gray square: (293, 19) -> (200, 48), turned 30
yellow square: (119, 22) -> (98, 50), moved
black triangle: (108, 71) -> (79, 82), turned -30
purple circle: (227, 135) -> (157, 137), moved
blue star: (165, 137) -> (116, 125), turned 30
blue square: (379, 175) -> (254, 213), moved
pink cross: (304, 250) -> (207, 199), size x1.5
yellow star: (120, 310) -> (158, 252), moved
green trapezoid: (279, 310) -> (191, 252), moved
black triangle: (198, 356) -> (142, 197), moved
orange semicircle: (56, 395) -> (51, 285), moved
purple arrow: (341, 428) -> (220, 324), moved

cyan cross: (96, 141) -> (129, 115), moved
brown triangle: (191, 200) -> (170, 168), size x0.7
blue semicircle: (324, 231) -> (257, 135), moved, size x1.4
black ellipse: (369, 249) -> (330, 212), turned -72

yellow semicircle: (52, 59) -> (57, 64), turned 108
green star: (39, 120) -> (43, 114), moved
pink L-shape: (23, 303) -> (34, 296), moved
+ + + + + + +
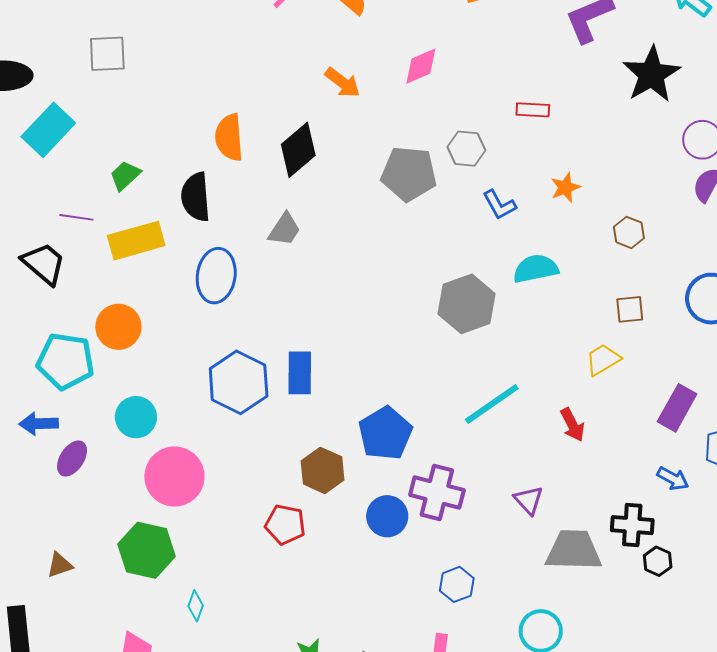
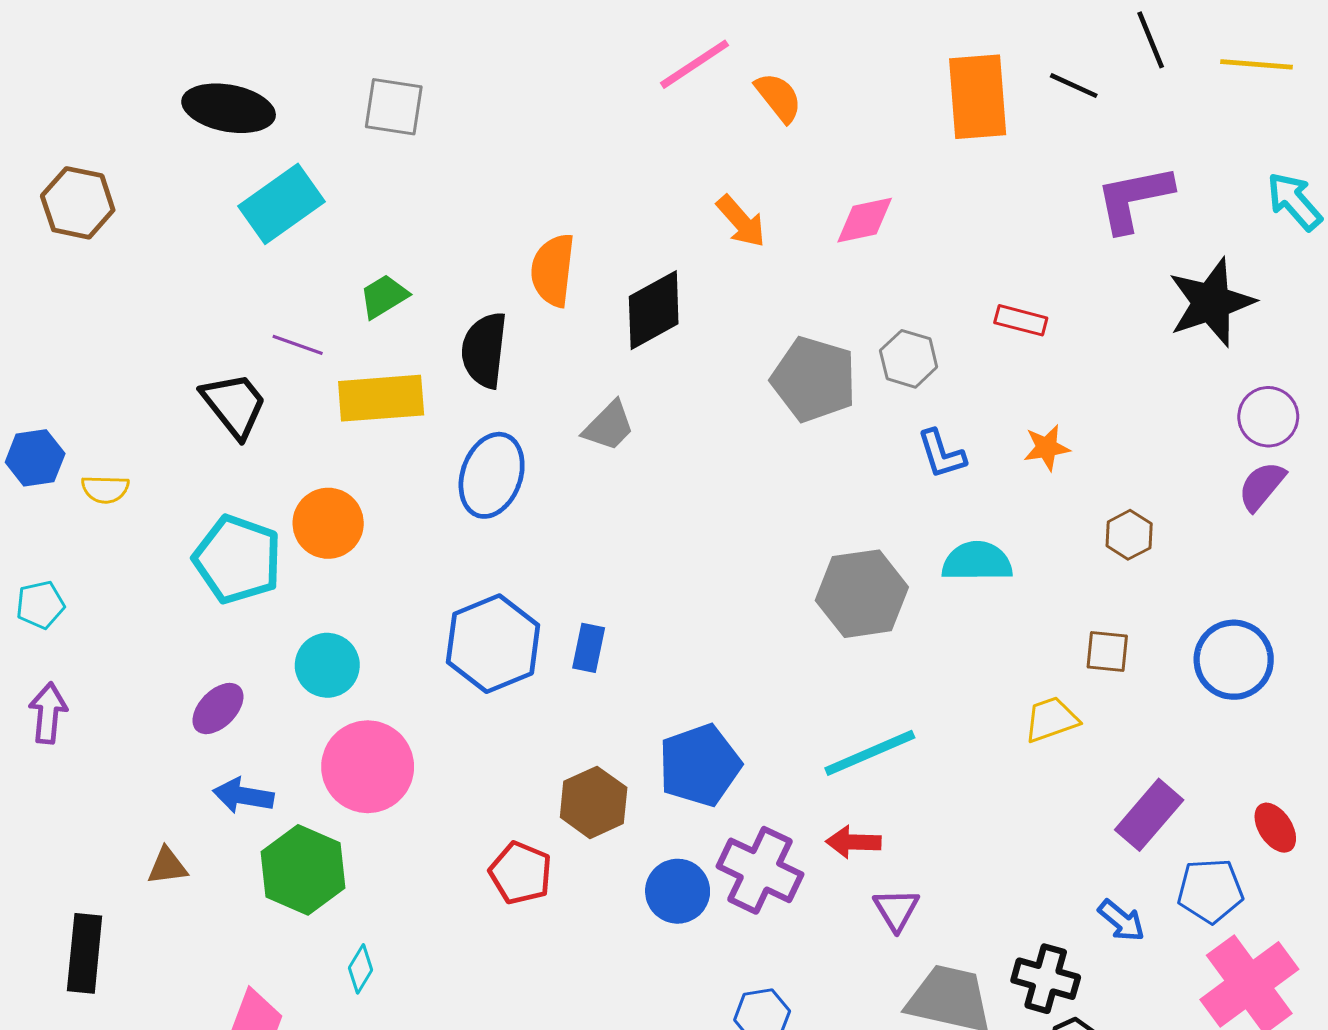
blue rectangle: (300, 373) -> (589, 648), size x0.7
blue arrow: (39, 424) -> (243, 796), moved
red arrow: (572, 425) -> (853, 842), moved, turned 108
+ + + + + + +
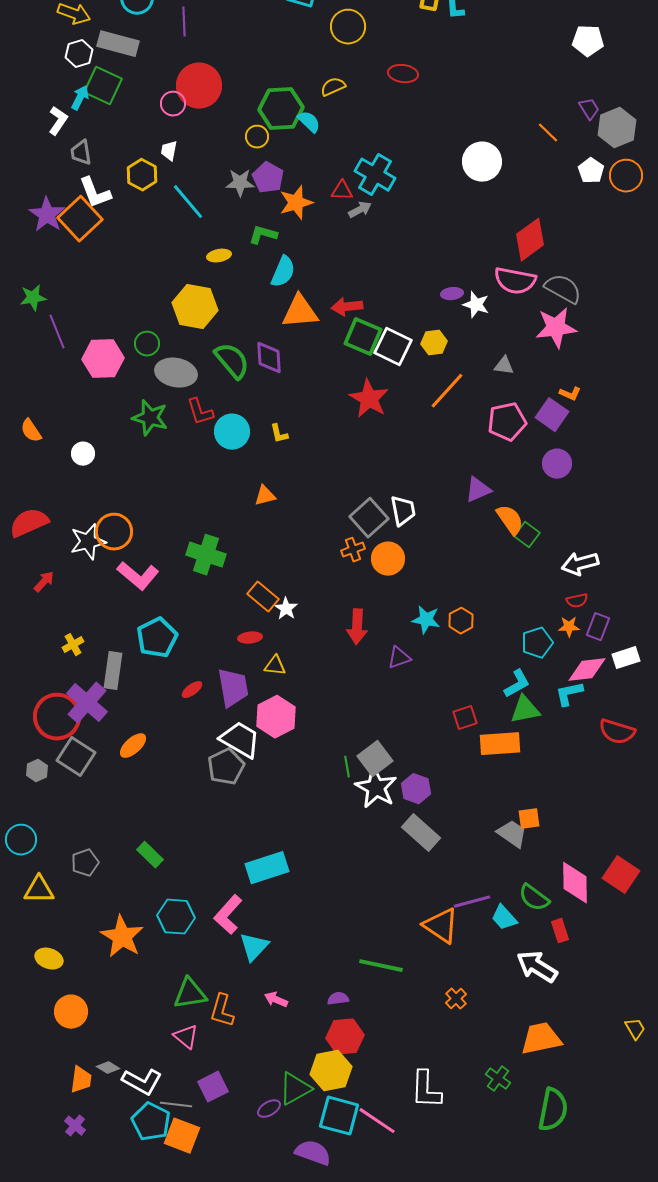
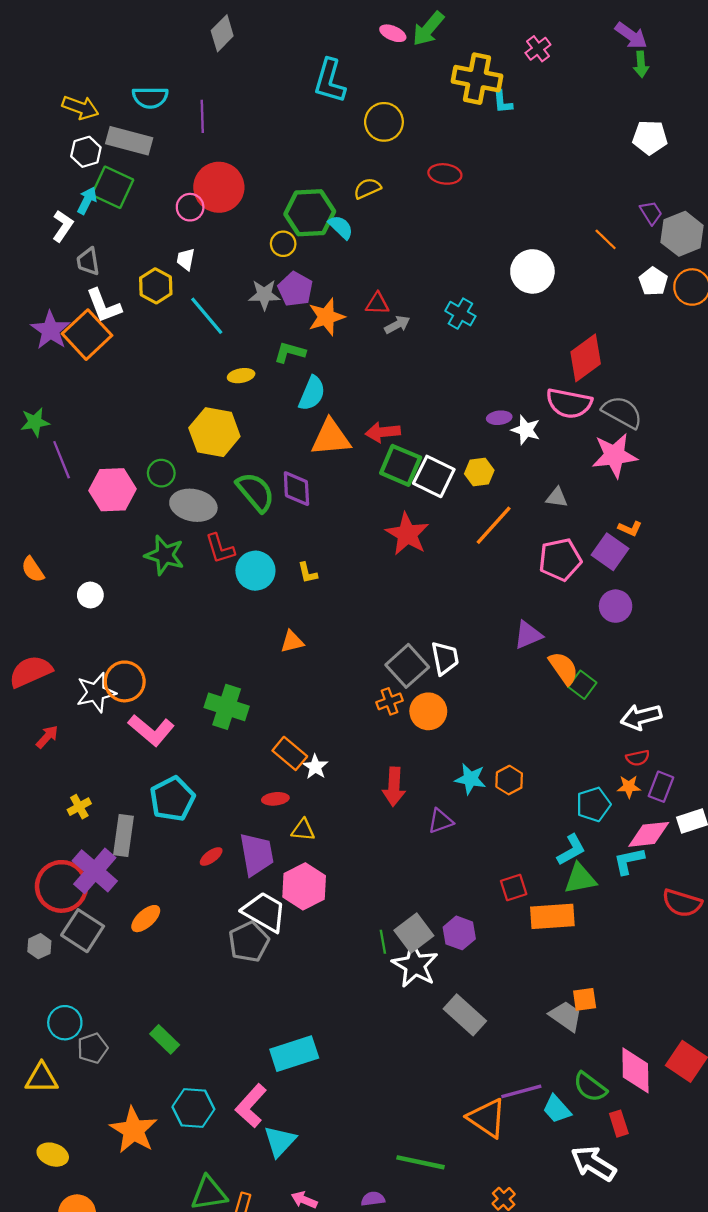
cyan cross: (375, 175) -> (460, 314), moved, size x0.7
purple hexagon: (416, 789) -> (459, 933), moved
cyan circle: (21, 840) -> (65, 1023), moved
+ + + + + + +
EXERCISE DETAILS: Keeping every character as it is, restate the lines above that run from the line with "cyan cross: (375, 175)" through the line with "cyan circle: (21, 840) -> (65, 1023), moved", both included, and nothing else.

FINAL ANSWER:
cyan cross: (375, 175) -> (460, 314), moved, size x0.7
purple hexagon: (416, 789) -> (459, 933), moved
cyan circle: (21, 840) -> (65, 1023), moved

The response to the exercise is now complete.